(Exercise data begins)

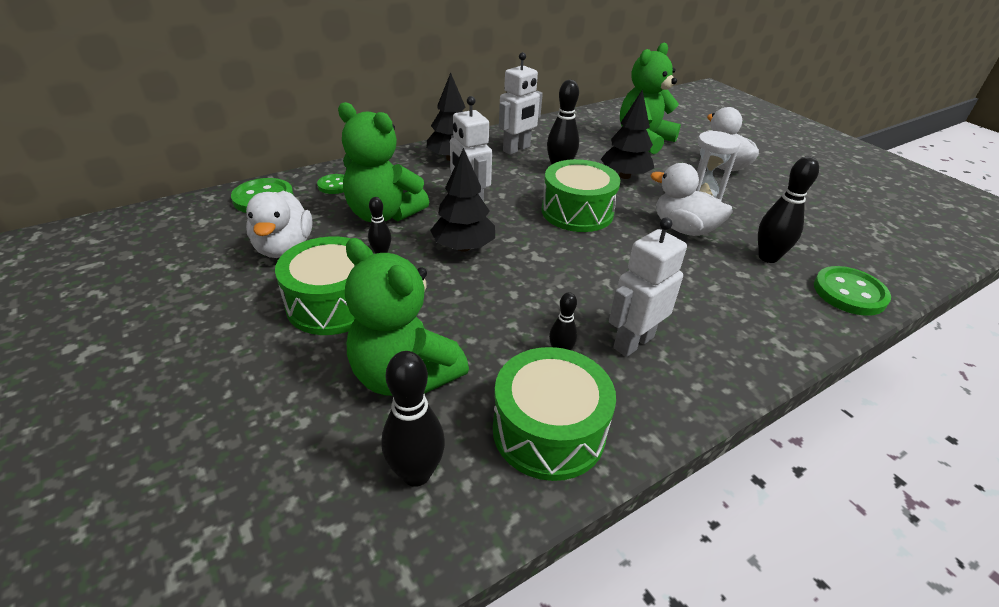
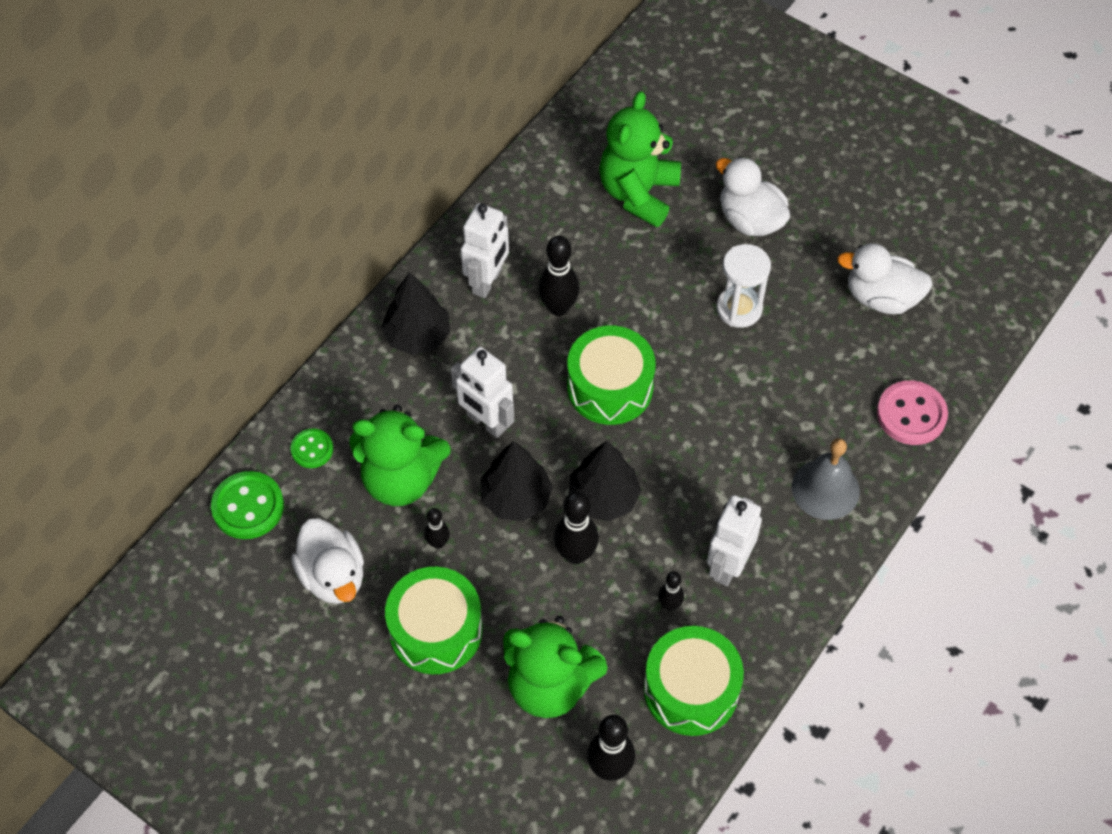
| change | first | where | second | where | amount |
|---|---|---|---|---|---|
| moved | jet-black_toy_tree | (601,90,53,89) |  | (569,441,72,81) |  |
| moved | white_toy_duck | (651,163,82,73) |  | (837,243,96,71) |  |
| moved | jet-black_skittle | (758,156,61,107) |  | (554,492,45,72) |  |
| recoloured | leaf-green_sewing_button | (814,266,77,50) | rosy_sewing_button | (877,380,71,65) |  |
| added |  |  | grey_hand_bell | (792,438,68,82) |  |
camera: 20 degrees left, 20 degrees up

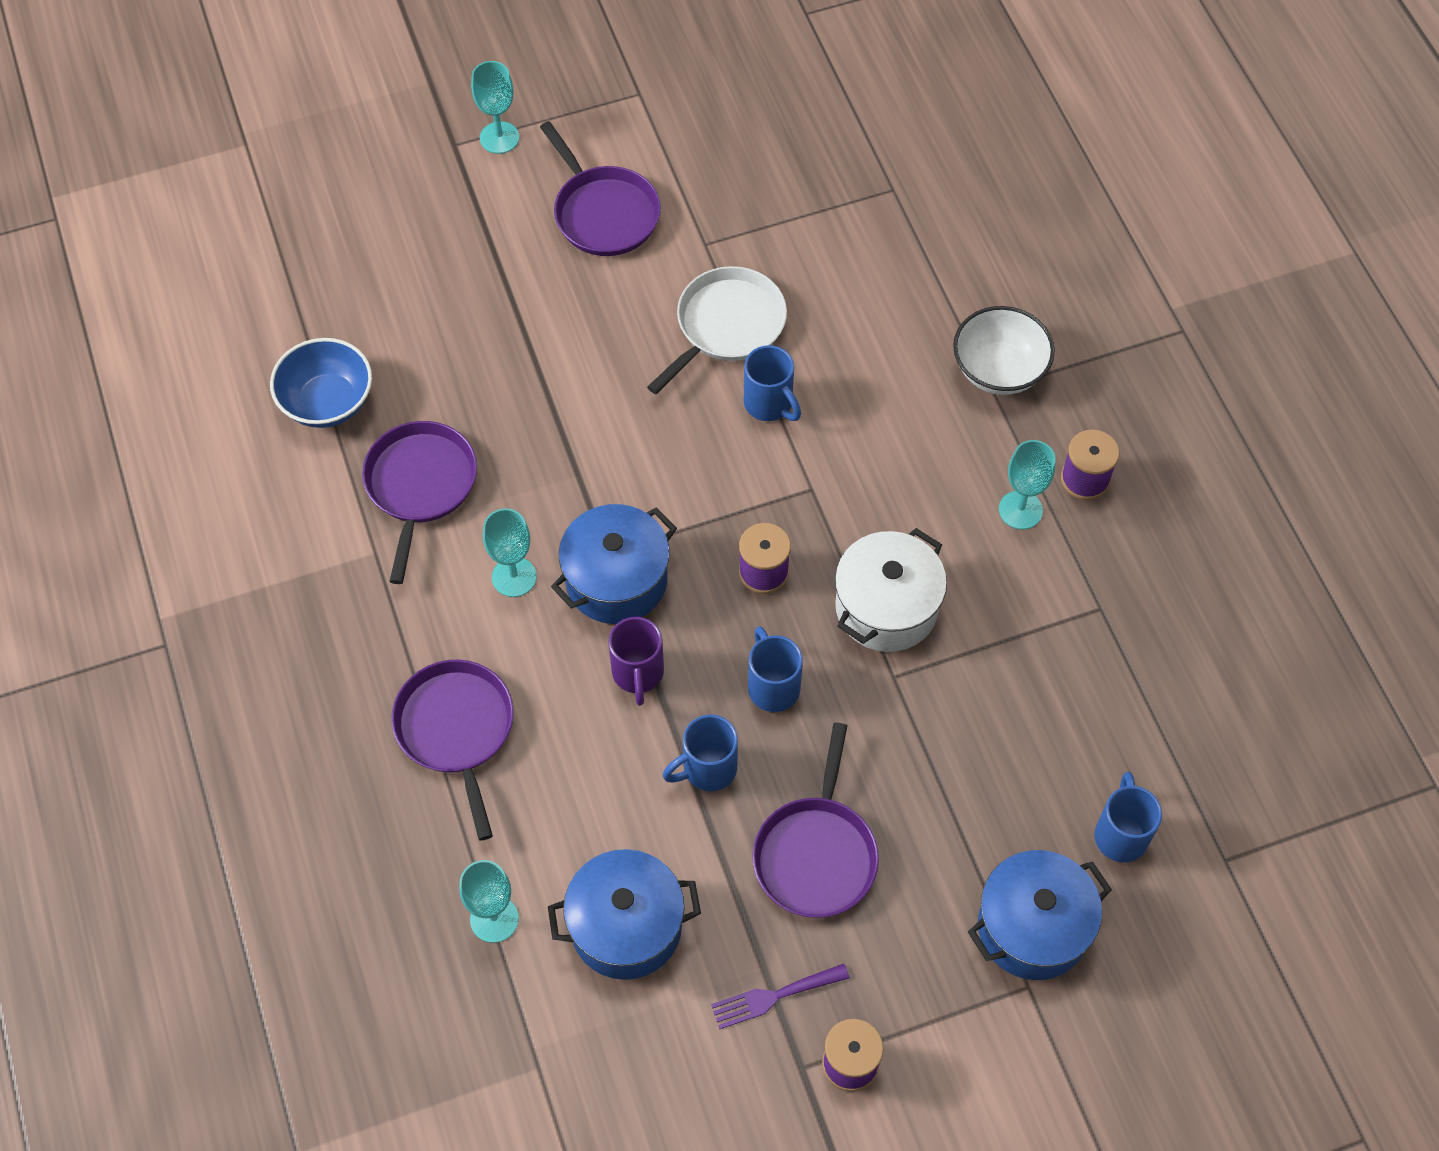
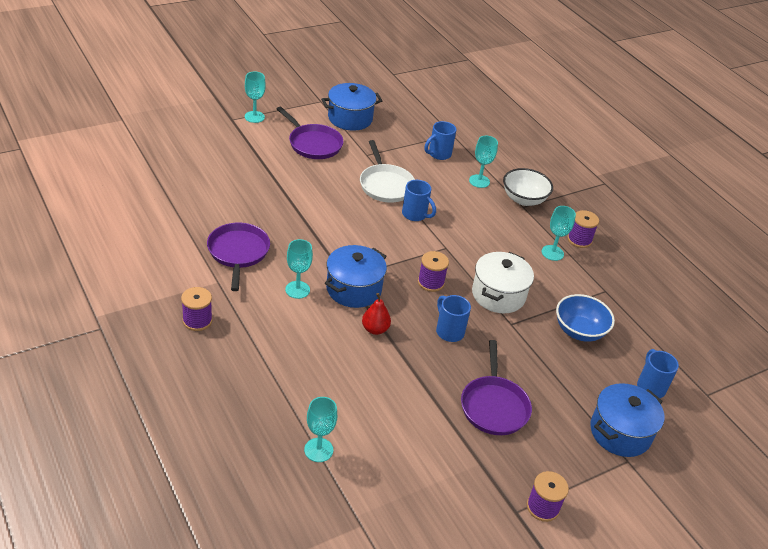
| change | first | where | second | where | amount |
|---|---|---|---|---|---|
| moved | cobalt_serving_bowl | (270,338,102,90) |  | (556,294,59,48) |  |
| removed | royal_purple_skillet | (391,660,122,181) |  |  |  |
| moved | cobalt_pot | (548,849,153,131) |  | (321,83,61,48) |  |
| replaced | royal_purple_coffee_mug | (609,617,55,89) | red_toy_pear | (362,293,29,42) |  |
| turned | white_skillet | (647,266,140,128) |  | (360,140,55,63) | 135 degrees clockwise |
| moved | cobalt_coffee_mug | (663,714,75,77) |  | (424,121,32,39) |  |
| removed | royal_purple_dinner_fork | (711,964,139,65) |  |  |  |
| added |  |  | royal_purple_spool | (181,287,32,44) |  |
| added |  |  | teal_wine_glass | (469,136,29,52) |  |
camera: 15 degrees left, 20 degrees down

(Exercise data ends)
(Exercise data begins)

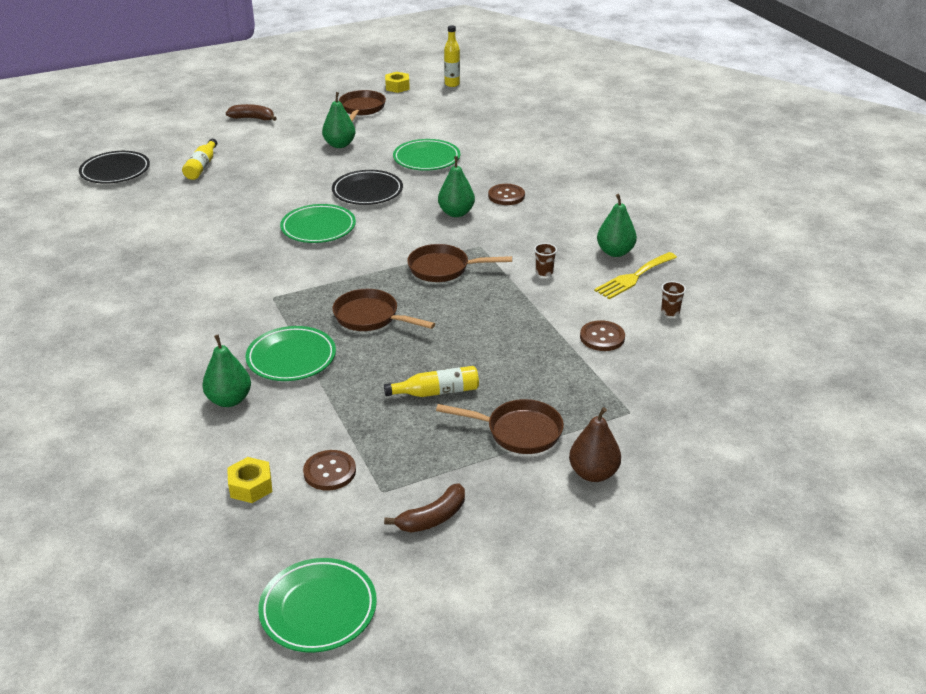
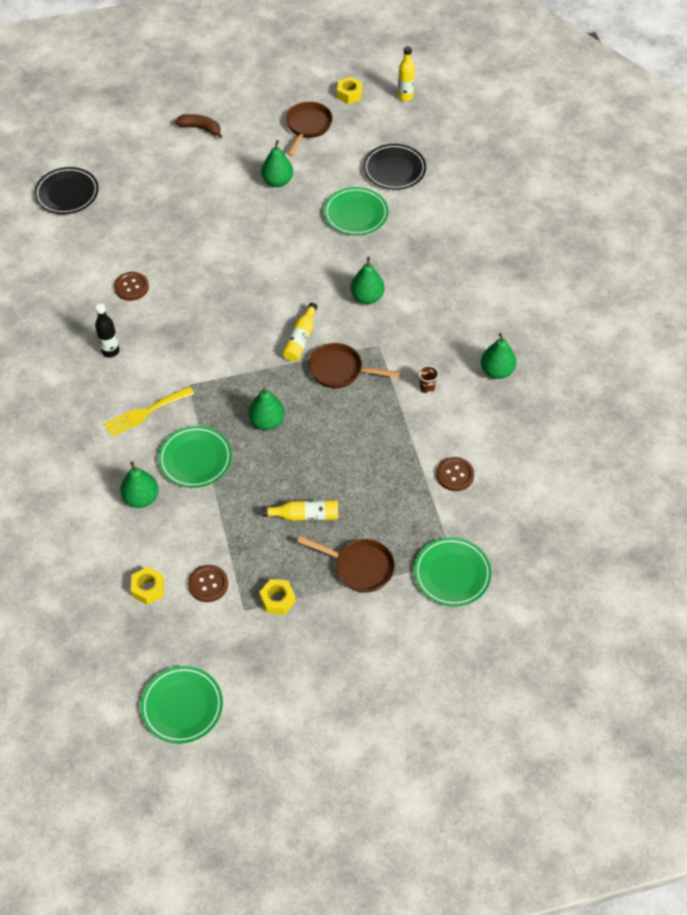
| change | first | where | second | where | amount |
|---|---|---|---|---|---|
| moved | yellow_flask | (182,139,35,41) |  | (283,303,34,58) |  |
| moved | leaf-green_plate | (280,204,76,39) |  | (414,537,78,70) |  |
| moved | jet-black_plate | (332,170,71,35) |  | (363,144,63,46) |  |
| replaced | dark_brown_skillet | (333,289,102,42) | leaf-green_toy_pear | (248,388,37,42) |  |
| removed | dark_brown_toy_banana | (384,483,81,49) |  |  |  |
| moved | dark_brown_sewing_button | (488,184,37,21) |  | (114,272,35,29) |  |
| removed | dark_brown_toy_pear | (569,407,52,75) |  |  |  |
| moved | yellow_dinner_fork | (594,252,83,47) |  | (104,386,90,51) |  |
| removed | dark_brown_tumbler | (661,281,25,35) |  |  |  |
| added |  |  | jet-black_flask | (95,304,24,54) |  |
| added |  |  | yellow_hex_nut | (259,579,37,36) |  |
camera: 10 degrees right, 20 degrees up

(Exercise data ends)
(Exercise data begins)

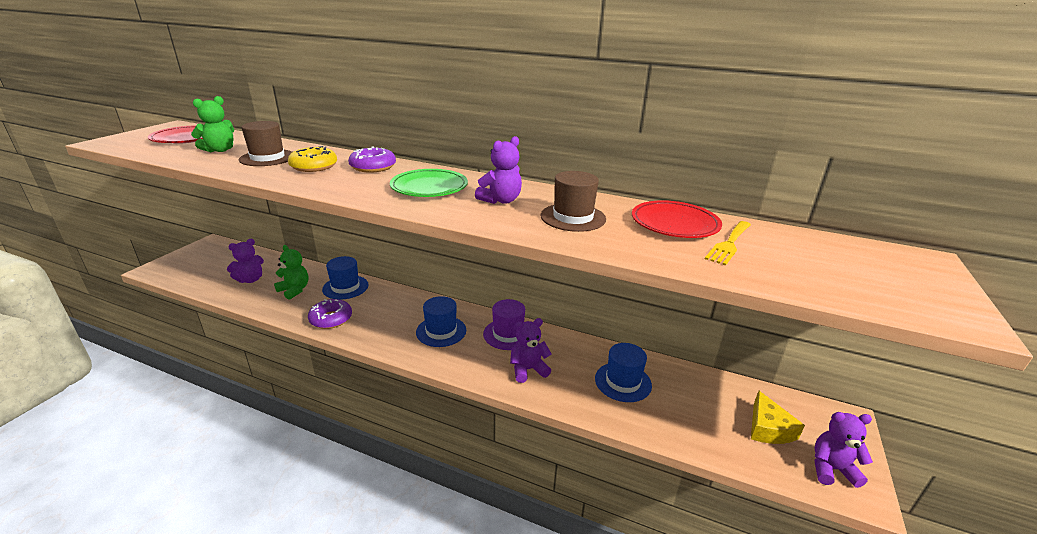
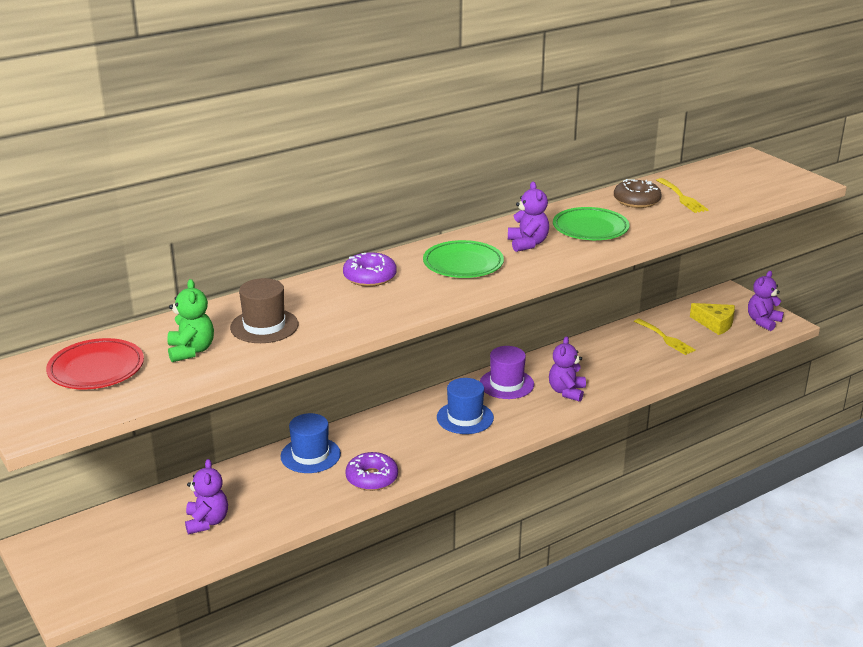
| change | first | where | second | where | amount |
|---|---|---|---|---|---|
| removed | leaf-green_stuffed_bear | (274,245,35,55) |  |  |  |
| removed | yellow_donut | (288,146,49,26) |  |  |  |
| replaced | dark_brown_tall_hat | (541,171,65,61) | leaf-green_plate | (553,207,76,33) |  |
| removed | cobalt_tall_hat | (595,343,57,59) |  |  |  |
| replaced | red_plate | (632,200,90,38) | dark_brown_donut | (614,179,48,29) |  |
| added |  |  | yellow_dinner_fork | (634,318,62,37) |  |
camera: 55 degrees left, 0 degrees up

(Exercise data ends)

◆ What you should do
Your answer should be the lines above, from the line containing "moved | jet-black_toy_tree" up to and including the line containing "grey_hand_bell | (792,438,68,82)", reproduced exactly and with nothing else.

◆ Output for this exercise
| moved | jet-black_toy_tree | (601,90,53,89) |  | (569,441,72,81) |  |
| moved | white_toy_duck | (651,163,82,73) |  | (837,243,96,71) |  |
| moved | jet-black_skittle | (758,156,61,107) |  | (554,492,45,72) |  |
| recoloured | leaf-green_sewing_button | (814,266,77,50) | rosy_sewing_button | (877,380,71,65) |  |
| added |  |  | grey_hand_bell | (792,438,68,82) |  |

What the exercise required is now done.